§ **Exercise prompt**
In the data that follows, find the line with "orange L-shape: moved 31 px left, 40 px up"; transcribe it, every later line up to the one with "black hexagon: moved 3 px right, 8 px up", and that line as well, exactly and with no others.

§ **Provided information**
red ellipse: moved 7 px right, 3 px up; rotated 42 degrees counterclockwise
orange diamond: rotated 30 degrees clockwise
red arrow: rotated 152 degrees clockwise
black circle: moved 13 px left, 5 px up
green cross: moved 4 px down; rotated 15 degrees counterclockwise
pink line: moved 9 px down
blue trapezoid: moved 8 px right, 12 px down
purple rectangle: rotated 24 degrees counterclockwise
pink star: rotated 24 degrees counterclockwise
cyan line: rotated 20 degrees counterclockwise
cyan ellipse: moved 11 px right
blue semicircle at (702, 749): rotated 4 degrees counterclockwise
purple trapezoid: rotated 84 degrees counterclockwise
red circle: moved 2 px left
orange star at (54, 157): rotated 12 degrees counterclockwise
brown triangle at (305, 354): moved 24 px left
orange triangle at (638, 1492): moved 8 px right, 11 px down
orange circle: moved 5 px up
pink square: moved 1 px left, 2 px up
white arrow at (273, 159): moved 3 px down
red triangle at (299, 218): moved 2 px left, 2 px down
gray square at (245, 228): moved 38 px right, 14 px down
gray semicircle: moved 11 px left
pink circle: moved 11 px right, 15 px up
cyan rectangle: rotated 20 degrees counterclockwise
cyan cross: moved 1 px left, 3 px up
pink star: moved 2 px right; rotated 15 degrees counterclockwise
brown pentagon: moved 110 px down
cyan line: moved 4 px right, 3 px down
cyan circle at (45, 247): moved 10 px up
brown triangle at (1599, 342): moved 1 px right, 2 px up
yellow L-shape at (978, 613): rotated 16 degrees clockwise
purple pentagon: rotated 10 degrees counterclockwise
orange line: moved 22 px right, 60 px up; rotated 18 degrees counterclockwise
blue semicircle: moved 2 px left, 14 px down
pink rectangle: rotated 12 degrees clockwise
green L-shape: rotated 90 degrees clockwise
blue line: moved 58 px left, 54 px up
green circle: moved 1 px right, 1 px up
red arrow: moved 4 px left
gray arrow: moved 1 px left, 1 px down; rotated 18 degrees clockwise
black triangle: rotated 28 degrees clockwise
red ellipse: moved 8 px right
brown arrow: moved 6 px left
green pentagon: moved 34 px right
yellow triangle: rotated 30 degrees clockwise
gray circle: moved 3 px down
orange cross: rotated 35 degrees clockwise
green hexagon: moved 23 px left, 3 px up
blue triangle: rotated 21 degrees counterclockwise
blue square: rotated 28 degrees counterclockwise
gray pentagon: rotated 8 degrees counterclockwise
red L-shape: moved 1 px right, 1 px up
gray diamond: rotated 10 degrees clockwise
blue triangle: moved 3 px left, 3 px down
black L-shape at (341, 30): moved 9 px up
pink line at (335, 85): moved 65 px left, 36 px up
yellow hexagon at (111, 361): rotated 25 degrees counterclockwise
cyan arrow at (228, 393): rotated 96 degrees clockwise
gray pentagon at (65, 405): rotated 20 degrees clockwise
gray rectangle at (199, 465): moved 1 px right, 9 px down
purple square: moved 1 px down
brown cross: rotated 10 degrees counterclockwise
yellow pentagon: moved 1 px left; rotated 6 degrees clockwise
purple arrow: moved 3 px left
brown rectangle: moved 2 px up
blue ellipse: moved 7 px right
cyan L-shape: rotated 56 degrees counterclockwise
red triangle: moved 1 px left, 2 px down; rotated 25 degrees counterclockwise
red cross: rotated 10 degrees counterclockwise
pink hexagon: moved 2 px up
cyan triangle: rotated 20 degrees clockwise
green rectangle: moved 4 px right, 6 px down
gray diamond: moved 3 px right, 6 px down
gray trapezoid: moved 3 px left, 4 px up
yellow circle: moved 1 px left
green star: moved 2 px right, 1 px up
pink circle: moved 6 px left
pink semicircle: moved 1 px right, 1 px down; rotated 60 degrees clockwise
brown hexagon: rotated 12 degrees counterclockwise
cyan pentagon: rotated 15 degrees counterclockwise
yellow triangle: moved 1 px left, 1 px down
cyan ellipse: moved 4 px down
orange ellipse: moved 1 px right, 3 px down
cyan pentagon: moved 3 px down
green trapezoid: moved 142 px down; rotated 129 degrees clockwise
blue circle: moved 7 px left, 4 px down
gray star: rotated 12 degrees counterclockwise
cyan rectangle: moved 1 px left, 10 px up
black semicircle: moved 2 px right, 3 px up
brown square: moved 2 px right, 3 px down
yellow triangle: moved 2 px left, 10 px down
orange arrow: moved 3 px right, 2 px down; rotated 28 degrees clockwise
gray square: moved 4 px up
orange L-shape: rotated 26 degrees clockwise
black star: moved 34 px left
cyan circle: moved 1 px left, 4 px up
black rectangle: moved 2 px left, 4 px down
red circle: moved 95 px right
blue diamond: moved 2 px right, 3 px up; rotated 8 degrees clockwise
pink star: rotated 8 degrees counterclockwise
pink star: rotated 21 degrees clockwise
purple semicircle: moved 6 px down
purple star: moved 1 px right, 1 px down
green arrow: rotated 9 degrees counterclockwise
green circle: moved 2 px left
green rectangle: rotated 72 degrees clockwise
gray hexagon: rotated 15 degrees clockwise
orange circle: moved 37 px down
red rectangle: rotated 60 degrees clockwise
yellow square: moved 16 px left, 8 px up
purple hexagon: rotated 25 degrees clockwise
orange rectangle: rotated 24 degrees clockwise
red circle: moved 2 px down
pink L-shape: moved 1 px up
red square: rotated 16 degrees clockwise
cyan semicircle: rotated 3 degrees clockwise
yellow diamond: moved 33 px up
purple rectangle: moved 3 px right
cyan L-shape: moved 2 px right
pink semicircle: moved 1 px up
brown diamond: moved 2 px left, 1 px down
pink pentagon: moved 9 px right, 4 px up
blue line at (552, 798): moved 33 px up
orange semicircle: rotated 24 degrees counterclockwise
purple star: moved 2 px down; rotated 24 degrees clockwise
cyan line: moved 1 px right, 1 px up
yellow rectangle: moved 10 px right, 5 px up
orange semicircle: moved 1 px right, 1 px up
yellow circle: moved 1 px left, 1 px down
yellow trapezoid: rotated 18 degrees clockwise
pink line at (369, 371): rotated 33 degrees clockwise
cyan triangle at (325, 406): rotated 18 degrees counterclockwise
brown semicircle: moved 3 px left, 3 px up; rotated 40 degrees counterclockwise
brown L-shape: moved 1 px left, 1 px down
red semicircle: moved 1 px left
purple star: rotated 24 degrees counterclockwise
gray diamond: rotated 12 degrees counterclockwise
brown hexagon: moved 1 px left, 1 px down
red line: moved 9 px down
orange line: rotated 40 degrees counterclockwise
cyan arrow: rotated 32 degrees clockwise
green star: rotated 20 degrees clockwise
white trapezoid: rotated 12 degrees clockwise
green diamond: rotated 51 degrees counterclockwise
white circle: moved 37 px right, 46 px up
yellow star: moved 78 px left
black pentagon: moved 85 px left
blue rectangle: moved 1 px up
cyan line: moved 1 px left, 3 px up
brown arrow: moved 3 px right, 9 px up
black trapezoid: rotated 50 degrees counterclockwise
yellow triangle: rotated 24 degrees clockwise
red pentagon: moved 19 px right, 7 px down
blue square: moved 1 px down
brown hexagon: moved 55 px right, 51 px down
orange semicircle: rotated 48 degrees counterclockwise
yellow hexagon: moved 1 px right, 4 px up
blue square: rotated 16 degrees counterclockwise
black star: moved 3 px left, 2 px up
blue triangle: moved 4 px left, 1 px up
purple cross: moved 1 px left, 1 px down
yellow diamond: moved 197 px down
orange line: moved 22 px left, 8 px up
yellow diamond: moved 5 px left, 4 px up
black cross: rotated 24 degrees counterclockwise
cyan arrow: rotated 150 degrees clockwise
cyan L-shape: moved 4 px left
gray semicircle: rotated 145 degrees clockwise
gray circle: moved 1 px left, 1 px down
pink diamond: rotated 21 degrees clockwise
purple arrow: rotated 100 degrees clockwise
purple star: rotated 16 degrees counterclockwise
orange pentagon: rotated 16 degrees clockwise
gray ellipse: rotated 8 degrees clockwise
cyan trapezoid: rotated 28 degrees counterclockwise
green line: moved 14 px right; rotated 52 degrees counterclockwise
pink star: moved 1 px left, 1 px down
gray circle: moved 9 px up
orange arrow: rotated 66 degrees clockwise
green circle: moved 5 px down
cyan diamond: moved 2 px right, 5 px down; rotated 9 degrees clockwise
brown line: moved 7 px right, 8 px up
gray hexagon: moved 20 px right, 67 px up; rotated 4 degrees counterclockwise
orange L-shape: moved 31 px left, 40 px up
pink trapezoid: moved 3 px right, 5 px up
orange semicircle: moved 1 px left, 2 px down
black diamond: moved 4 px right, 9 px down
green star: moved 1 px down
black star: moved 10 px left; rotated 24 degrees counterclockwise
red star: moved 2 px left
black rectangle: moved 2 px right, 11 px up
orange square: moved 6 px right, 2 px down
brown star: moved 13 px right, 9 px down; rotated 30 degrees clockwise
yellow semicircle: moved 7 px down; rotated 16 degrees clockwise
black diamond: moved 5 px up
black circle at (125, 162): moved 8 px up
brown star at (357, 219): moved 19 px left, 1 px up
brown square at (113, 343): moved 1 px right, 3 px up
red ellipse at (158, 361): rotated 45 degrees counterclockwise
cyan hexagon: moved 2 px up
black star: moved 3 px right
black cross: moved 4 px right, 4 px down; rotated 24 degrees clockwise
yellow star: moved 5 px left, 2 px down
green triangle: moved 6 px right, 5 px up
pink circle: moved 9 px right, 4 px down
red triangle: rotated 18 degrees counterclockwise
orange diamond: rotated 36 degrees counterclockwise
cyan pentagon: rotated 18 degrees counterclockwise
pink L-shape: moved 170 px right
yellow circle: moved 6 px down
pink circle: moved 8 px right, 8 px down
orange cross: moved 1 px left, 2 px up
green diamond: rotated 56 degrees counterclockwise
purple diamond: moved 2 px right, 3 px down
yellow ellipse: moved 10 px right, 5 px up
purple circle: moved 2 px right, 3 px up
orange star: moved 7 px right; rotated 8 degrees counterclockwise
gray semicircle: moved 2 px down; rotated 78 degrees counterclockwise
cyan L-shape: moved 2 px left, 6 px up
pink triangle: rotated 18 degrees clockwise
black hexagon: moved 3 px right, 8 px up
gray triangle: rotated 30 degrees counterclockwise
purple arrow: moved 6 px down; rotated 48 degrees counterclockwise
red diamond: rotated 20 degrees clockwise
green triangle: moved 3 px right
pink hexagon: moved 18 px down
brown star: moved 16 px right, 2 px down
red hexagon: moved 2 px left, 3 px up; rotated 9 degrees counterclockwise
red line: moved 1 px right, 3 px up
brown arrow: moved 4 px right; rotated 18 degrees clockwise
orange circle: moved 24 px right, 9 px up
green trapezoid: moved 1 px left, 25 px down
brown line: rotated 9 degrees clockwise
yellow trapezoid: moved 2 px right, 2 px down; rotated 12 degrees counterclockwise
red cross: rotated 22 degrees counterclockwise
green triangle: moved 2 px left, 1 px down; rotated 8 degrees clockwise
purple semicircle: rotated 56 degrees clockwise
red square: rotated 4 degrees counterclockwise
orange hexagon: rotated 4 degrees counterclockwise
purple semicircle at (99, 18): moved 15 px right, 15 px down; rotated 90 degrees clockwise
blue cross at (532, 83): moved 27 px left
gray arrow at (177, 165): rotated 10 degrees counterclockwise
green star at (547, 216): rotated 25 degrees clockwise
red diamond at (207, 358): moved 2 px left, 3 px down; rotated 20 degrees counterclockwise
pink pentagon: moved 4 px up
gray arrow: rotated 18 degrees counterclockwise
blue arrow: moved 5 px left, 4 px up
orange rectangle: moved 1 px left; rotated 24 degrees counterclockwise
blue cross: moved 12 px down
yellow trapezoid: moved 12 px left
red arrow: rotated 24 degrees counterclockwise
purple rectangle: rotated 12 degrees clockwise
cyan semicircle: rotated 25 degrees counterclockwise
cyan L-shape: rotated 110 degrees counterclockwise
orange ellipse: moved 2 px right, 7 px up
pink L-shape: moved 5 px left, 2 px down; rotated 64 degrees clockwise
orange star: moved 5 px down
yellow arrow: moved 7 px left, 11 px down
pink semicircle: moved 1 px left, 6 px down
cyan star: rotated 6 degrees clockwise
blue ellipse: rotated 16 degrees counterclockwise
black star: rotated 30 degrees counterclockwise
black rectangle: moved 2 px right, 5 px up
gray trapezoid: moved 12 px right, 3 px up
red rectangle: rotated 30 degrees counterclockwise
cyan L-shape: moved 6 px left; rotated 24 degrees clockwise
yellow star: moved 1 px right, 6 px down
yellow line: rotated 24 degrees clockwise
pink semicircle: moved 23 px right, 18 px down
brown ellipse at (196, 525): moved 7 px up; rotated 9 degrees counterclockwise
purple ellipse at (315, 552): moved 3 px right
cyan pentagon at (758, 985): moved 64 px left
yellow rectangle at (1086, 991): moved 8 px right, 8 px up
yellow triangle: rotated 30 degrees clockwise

§ **Your solution**
orange L-shape: moved 31 px left, 40 px up
pink trapezoid: moved 3 px right, 5 px up
orange semicircle: moved 1 px left, 2 px down
black diamond: moved 4 px right, 9 px down
green star: moved 1 px down
black star: moved 10 px left; rotated 24 degrees counterclockwise
red star: moved 2 px left
black rectangle: moved 2 px right, 11 px up
orange square: moved 6 px right, 2 px down
brown star: moved 13 px right, 9 px down; rotated 30 degrees clockwise
yellow semicircle: moved 7 px down; rotated 16 degrees clockwise
black diamond: moved 5 px up
black circle at (125, 162): moved 8 px up
brown star at (357, 219): moved 19 px left, 1 px up
brown square at (113, 343): moved 1 px right, 3 px up
red ellipse at (158, 361): rotated 45 degrees counterclockwise
cyan hexagon: moved 2 px up
black star: moved 3 px right
black cross: moved 4 px right, 4 px down; rotated 24 degrees clockwise
yellow star: moved 5 px left, 2 px down
green triangle: moved 6 px right, 5 px up
pink circle: moved 9 px right, 4 px down
red triangle: rotated 18 degrees counterclockwise
orange diamond: rotated 36 degrees counterclockwise
cyan pentagon: rotated 18 degrees counterclockwise
pink L-shape: moved 170 px right
yellow circle: moved 6 px down
pink circle: moved 8 px right, 8 px down
orange cross: moved 1 px left, 2 px up
green diamond: rotated 56 degrees counterclockwise
purple diamond: moved 2 px right, 3 px down
yellow ellipse: moved 10 px right, 5 px up
purple circle: moved 2 px right, 3 px up
orange star: moved 7 px right; rotated 8 degrees counterclockwise
gray semicircle: moved 2 px down; rotated 78 degrees counterclockwise
cyan L-shape: moved 2 px left, 6 px up
pink triangle: rotated 18 degrees clockwise
black hexagon: moved 3 px right, 8 px up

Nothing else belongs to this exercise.